Find the line with "MATRIX2 pin CS: D1 -> D5" in the records below, then please transcribe it and every later line exactly, omitting the pictures and adding nothing.

Segment Open

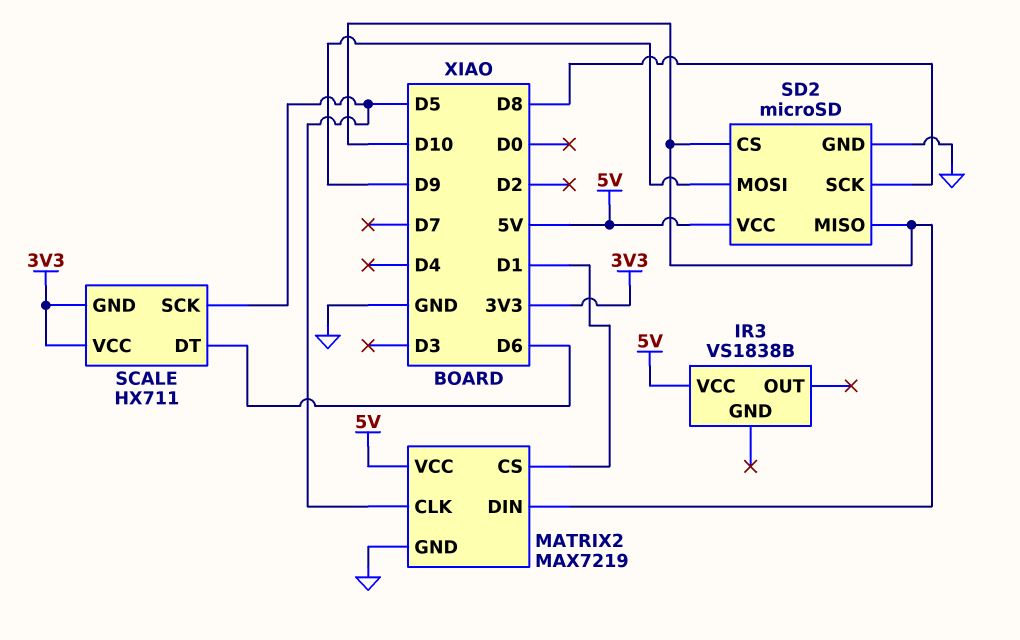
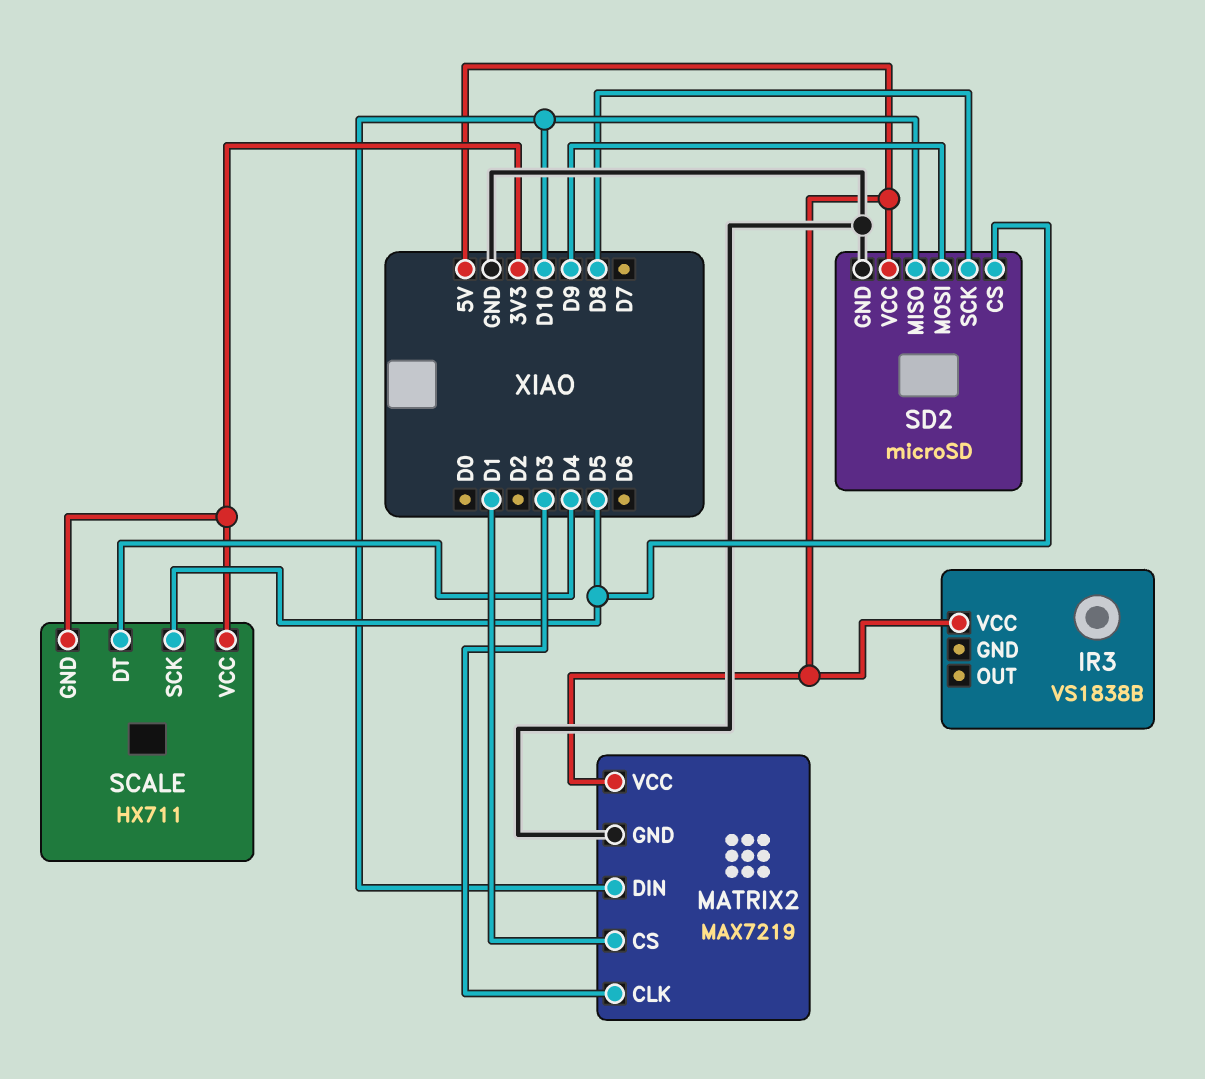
MATRIX2 pin CLK: D5 -> D3
SCALE pin DT: D6 -> D4
SD2 pin CS: D10 -> D5

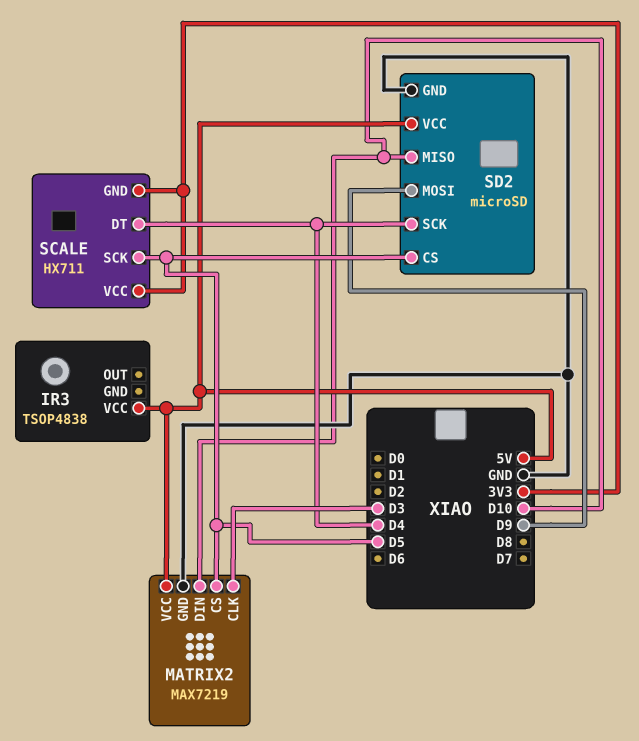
IR3: VS1838B -> TSOP4838
MATRIX2 pin CS: D1 -> D5
SD2 pin SCK: D8 -> D4

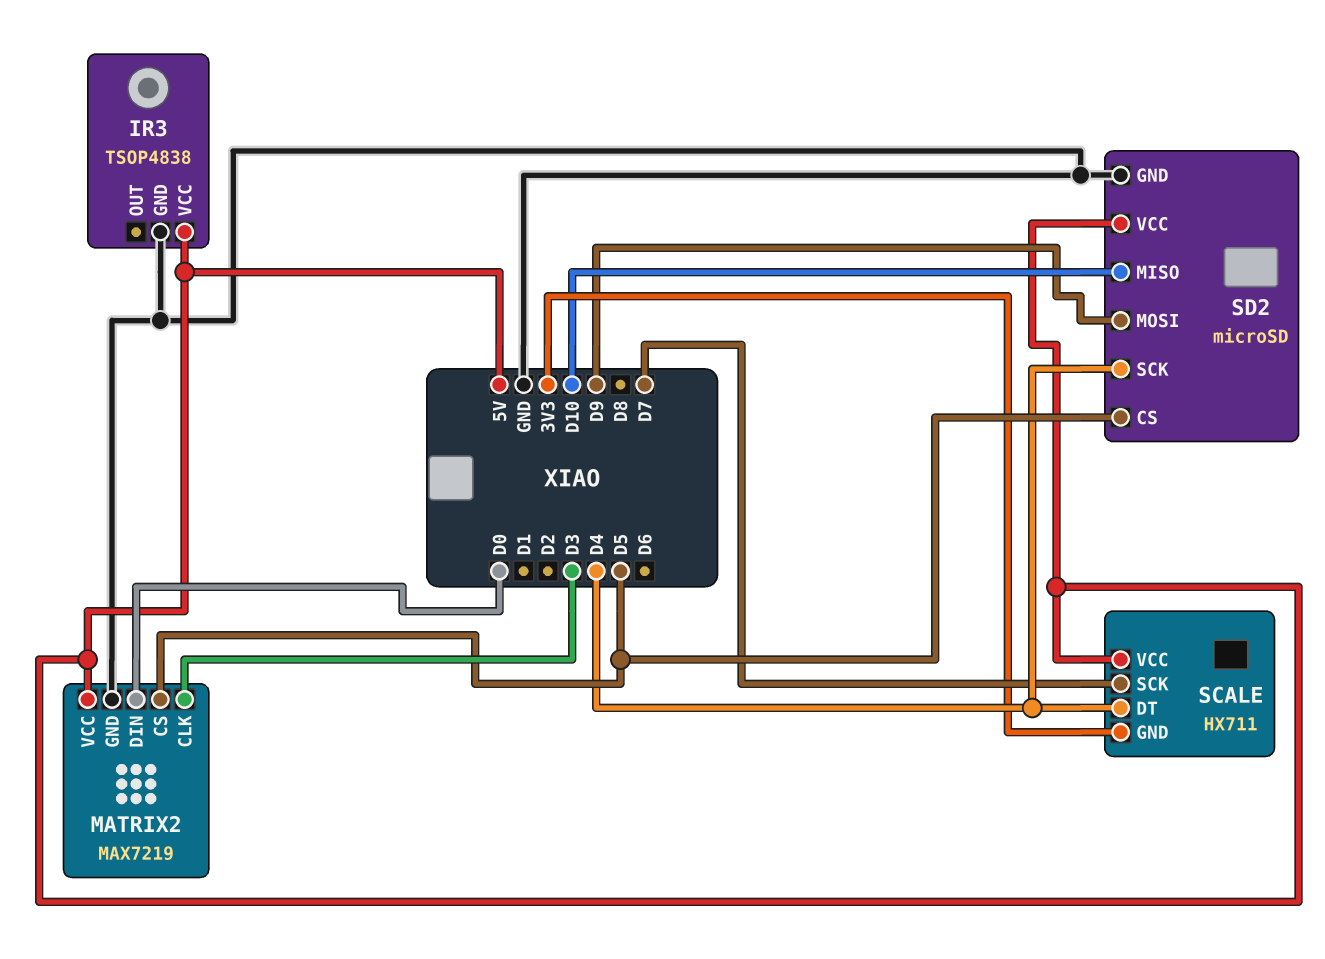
IR3 pin GND: none -> GND
MATRIX2 pin DIN: D10 -> D0
SCALE pin SCK: D5 -> D7
SCALE pin VCC: 3V3 -> 5V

Segment Closed

» Solution to the exercise:
MATRIX2 pin CS: D1 -> D5
SD2 pin SCK: D8 -> D4

IR3 pin GND: none -> GND
MATRIX2 pin DIN: D10 -> D0
SCALE pin SCK: D5 -> D7
SCALE pin VCC: 3V3 -> 5V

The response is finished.